Scene edit records

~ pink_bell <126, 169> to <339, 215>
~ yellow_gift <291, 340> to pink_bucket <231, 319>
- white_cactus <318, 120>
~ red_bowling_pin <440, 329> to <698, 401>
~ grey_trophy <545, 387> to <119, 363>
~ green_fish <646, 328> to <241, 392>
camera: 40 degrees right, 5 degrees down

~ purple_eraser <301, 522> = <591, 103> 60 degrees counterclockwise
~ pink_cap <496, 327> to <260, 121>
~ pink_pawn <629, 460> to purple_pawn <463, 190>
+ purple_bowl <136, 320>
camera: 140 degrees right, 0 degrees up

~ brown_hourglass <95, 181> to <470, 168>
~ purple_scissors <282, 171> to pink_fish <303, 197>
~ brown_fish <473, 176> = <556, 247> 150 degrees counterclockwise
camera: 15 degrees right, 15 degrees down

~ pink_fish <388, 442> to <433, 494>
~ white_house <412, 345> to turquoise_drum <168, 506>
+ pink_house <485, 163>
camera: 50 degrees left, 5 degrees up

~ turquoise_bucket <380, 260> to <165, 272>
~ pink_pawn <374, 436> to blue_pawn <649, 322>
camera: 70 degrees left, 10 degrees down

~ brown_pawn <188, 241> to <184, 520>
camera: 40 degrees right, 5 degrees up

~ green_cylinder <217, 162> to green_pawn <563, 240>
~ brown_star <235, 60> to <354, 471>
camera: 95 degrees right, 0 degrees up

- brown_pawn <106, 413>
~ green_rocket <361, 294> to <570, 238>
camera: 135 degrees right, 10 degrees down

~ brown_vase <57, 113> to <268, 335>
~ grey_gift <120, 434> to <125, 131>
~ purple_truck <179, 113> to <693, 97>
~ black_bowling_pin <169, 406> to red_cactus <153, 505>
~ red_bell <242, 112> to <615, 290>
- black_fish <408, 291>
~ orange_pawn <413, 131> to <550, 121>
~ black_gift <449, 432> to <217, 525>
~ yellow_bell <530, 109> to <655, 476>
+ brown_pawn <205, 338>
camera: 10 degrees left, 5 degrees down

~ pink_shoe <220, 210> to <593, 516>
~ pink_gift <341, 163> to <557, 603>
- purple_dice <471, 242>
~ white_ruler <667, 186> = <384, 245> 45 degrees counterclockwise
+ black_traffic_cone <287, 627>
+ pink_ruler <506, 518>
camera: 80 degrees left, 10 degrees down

__Problem statement__. Once you have read the data, copy all of it out exactly.

__Task result__.
~ pink_bell <126, 169> to <339, 215>
~ yellow_gift <291, 340> to pink_bucket <231, 319>
- white_cactus <318, 120>
~ red_bowling_pin <440, 329> to <698, 401>
~ grey_trophy <545, 387> to <119, 363>
~ green_fish <646, 328> to <241, 392>
camera: 40 degrees right, 5 degrees down

~ purple_eraser <301, 522> = <591, 103> 60 degrees counterclockwise
~ pink_cap <496, 327> to <260, 121>
~ pink_pawn <629, 460> to purple_pawn <463, 190>
+ purple_bowl <136, 320>
camera: 140 degrees right, 0 degrees up

~ brown_hourglass <95, 181> to <470, 168>
~ purple_scissors <282, 171> to pink_fish <303, 197>
~ brown_fish <473, 176> = <556, 247> 150 degrees counterclockwise
camera: 15 degrees right, 15 degrees down

~ pink_fish <388, 442> to <433, 494>
~ white_house <412, 345> to turquoise_drum <168, 506>
+ pink_house <485, 163>
camera: 50 degrees left, 5 degrees up

~ turquoise_bucket <380, 260> to <165, 272>
~ pink_pawn <374, 436> to blue_pawn <649, 322>
camera: 70 degrees left, 10 degrees down

~ brown_pawn <188, 241> to <184, 520>
camera: 40 degrees right, 5 degrees up

~ green_cylinder <217, 162> to green_pawn <563, 240>
~ brown_star <235, 60> to <354, 471>
camera: 95 degrees right, 0 degrees up

- brown_pawn <106, 413>
~ green_rocket <361, 294> to <570, 238>
camera: 135 degrees right, 10 degrees down

~ brown_vase <57, 113> to <268, 335>
~ grey_gift <120, 434> to <125, 131>
~ purple_truck <179, 113> to <693, 97>
~ black_bowling_pin <169, 406> to red_cactus <153, 505>
~ red_bell <242, 112> to <615, 290>
- black_fish <408, 291>
~ orange_pawn <413, 131> to <550, 121>
~ black_gift <449, 432> to <217, 525>
~ yellow_bell <530, 109> to <655, 476>
+ brown_pawn <205, 338>
camera: 10 degrees left, 5 degrees down

~ pink_shoe <220, 210> to <593, 516>
~ pink_gift <341, 163> to <557, 603>
- purple_dice <471, 242>
~ white_ruler <667, 186> = <384, 245> 45 degrees counterclockwise
+ black_traffic_cone <287, 627>
+ pink_ruler <506, 518>
camera: 80 degrees left, 10 degrees down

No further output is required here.